======== Available data

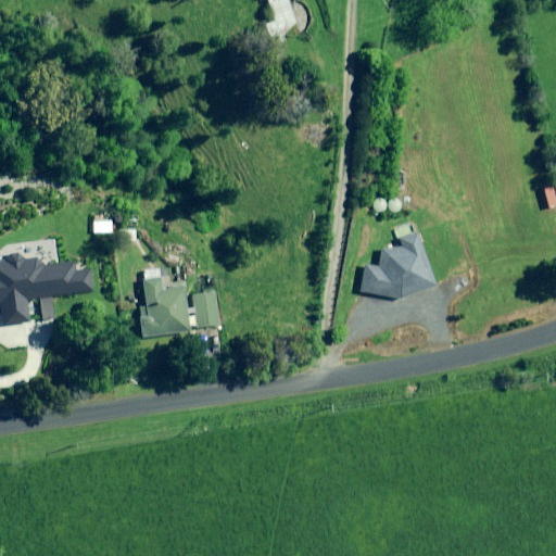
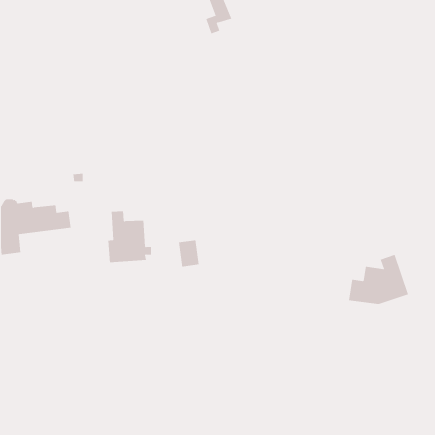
building: [359,232,437,296] -> [348,254,409,305]
building: [192,291,219,326] -> [178,240,199,267]

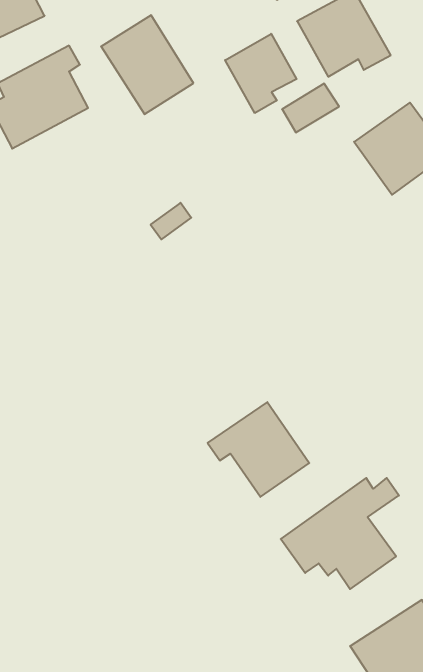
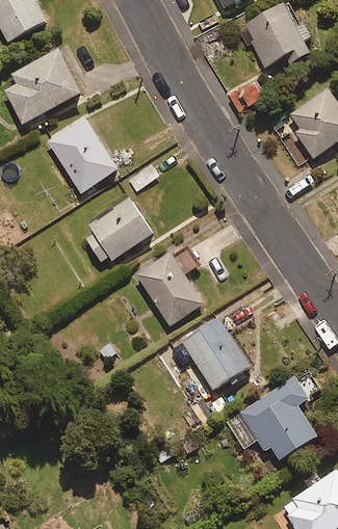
building: [101,15,193,114] -> [46,116,116,192]
building: [225,34,297,113] -> none
building: none -> [84,197,152,262]
building: none -> [136,248,202,324]

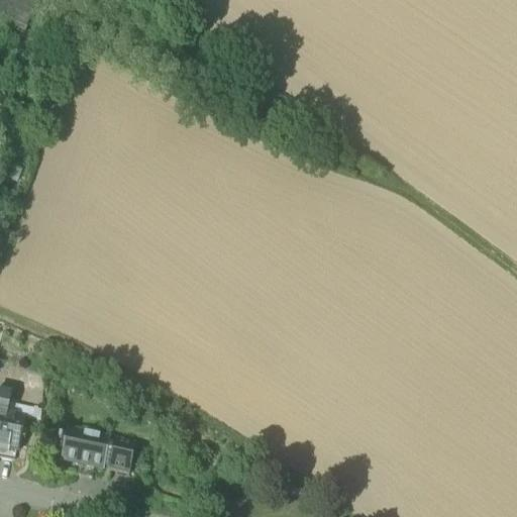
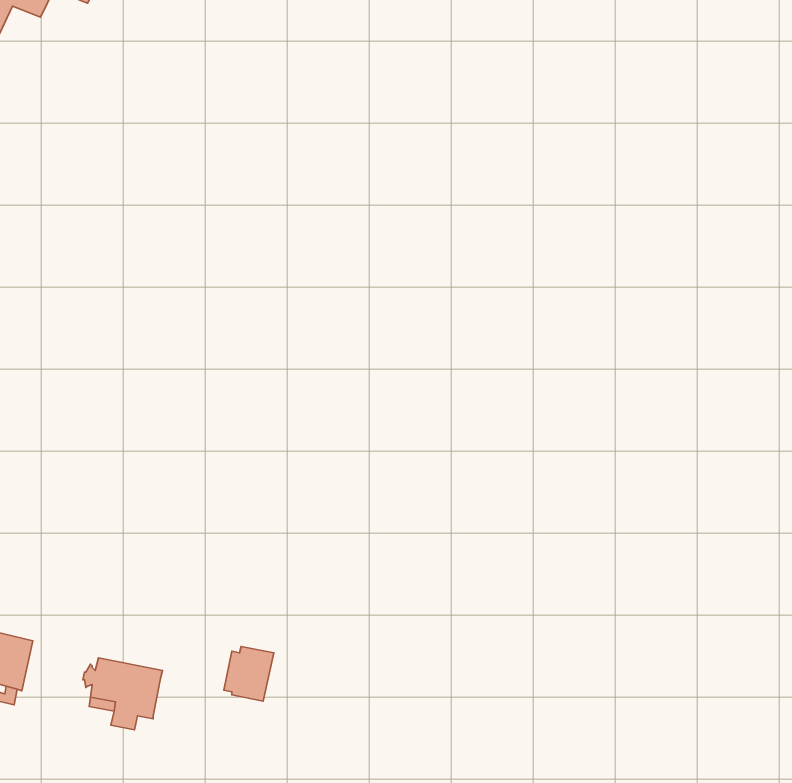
building: [99,434,131,470] -> [224,646,274,701]

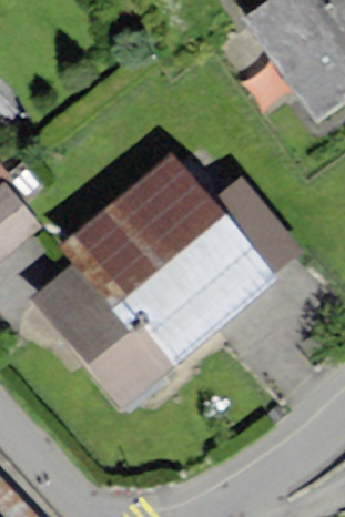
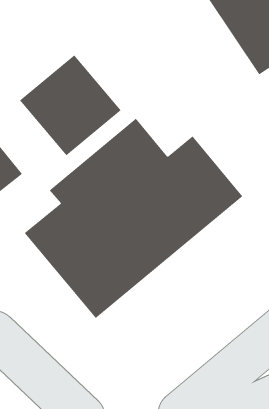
building: none -> [19,54,121,156]

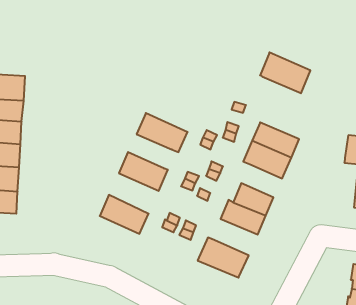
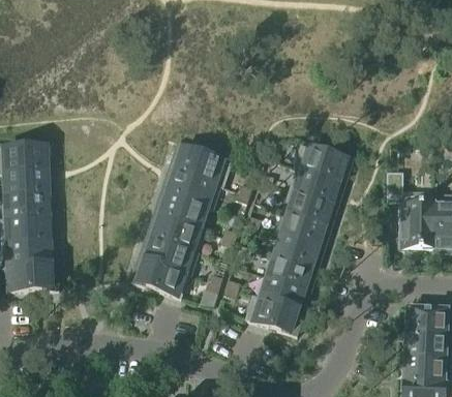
building: [260,52,310,93] -> [294,143,345,182]
building: none -> [176,146,232,187]
building: none -> [161,193,207,226]
building: none -> [282,213,325,245]
building: none -> [146,236,200,275]
building: none -> [258,273,305,308]

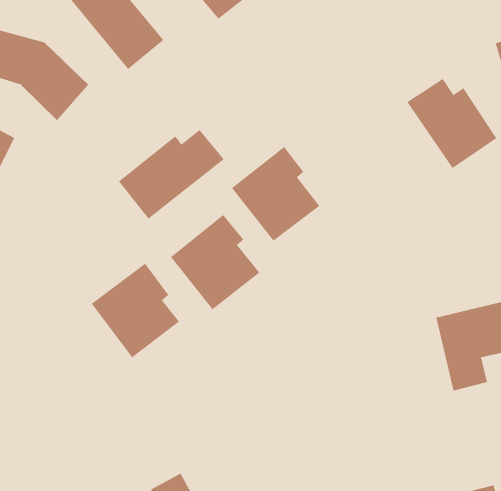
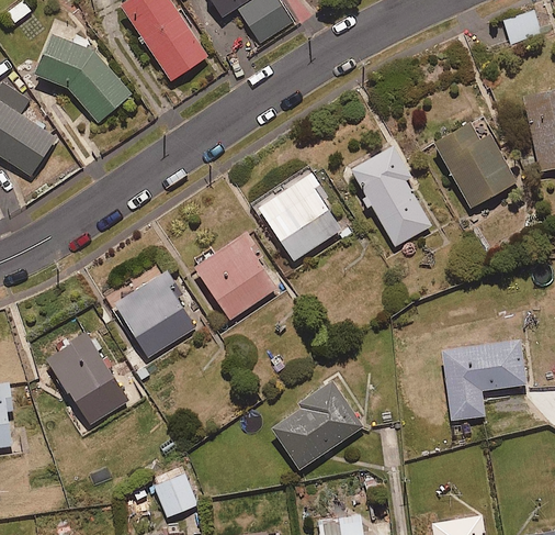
building: none -> [350,142,432,246]
building: [118,129,225,219] -> none
building: none -> [44,333,128,428]
building: none -> [270,379,364,471]

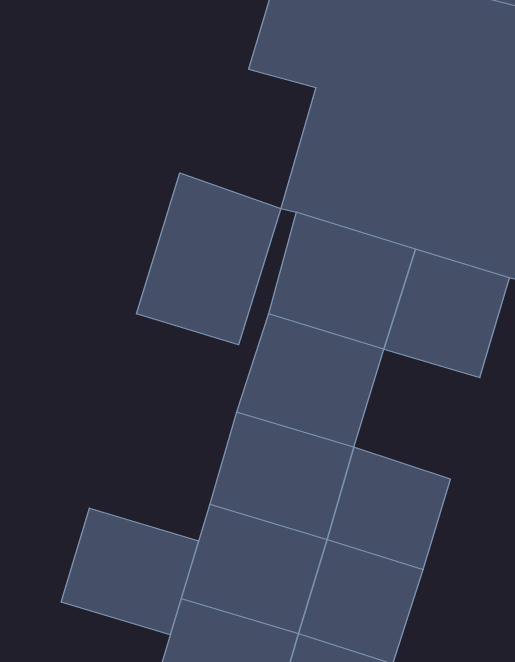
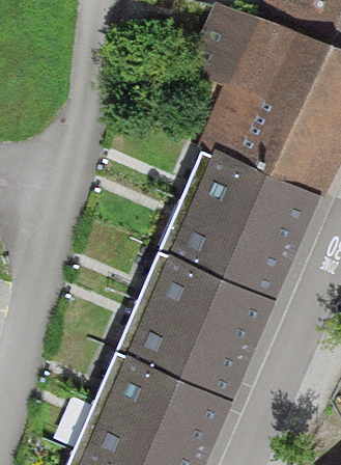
building: [136,173,281,345] -> none
building: none -> [219,239,293,316]
building: [61,508,198,635] -> none

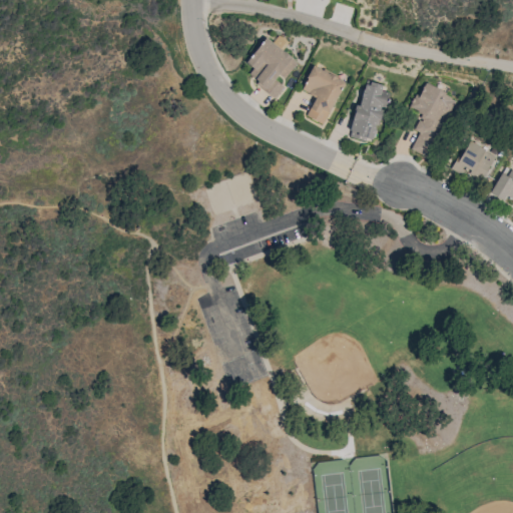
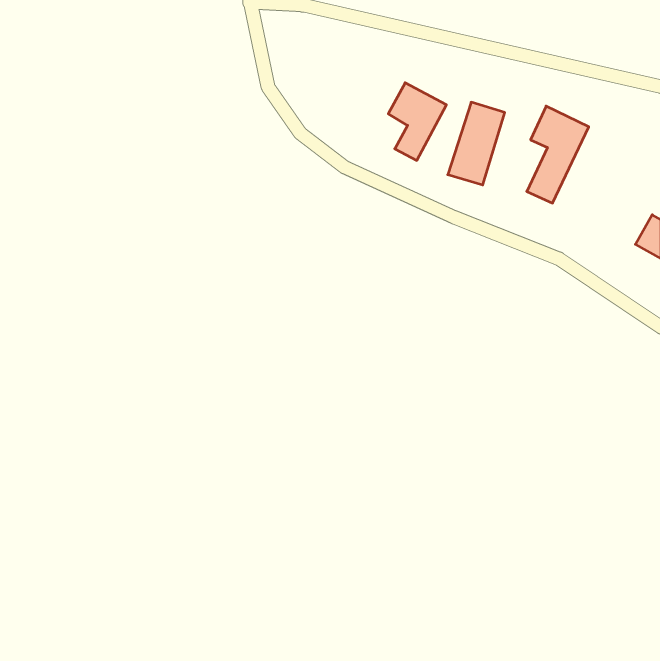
building: [247,36,300,97] -> none
building: [455,140,495,181] -> none

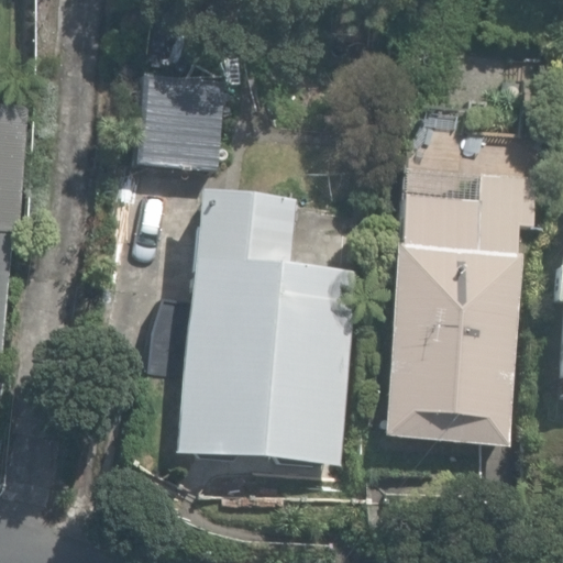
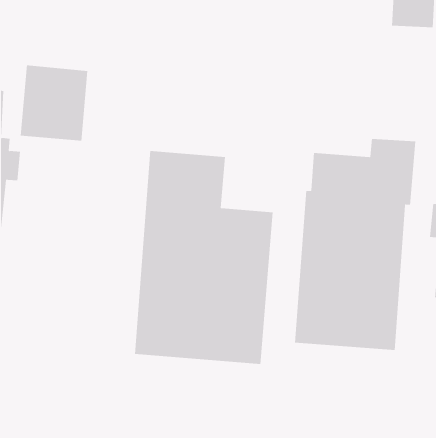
building: [136,73,223,169] -> [20,65,88,141]

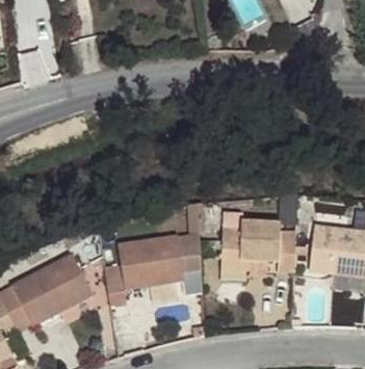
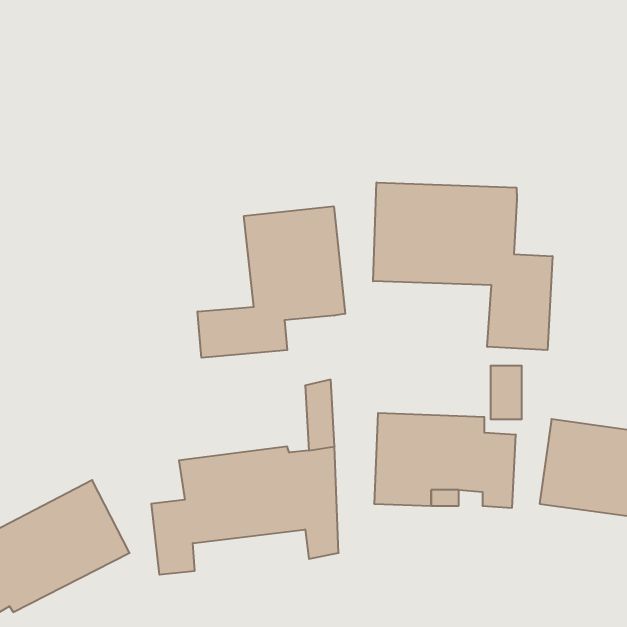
building: none -> [373,182,552,350]
building: none -> [198,206,345,358]

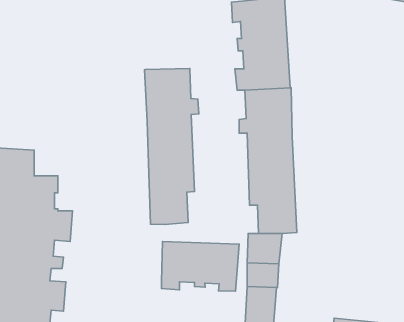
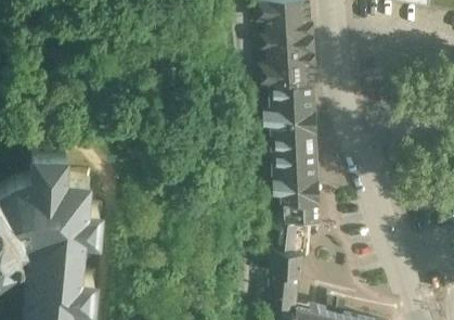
building: [144,68,199,224] -> none
building: [161,241,239,291] -> none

================

What you should do
Exclude images and repeat all entries exactly.

Finished exercise
building: [359,232,437,296] -> [348,254,409,305]
building: [192,291,219,326] -> [178,240,199,267]

building: [101,15,193,114] -> [46,116,116,192]
building: [225,34,297,113] -> none
building: none -> [84,197,152,262]
building: none -> [136,248,202,324]

building: [99,434,131,470] -> [224,646,274,701]

building: none -> [19,54,121,156]

building: [260,52,310,93] -> [294,143,345,182]
building: none -> [176,146,232,187]
building: none -> [161,193,207,226]
building: none -> [282,213,325,245]
building: none -> [146,236,200,275]
building: none -> [258,273,305,308]

building: none -> [350,142,432,246]
building: [118,129,225,219] -> none
building: none -> [44,333,128,428]
building: none -> [270,379,364,471]

building: [136,173,281,345] -> none
building: none -> [219,239,293,316]
building: [61,508,198,635] -> none

building: [247,36,300,97] -> none
building: [455,140,495,181] -> none

building: [136,73,223,169] -> [20,65,88,141]

building: none -> [373,182,552,350]
building: none -> [198,206,345,358]

building: [144,68,199,224] -> none
building: [161,241,239,291] -> none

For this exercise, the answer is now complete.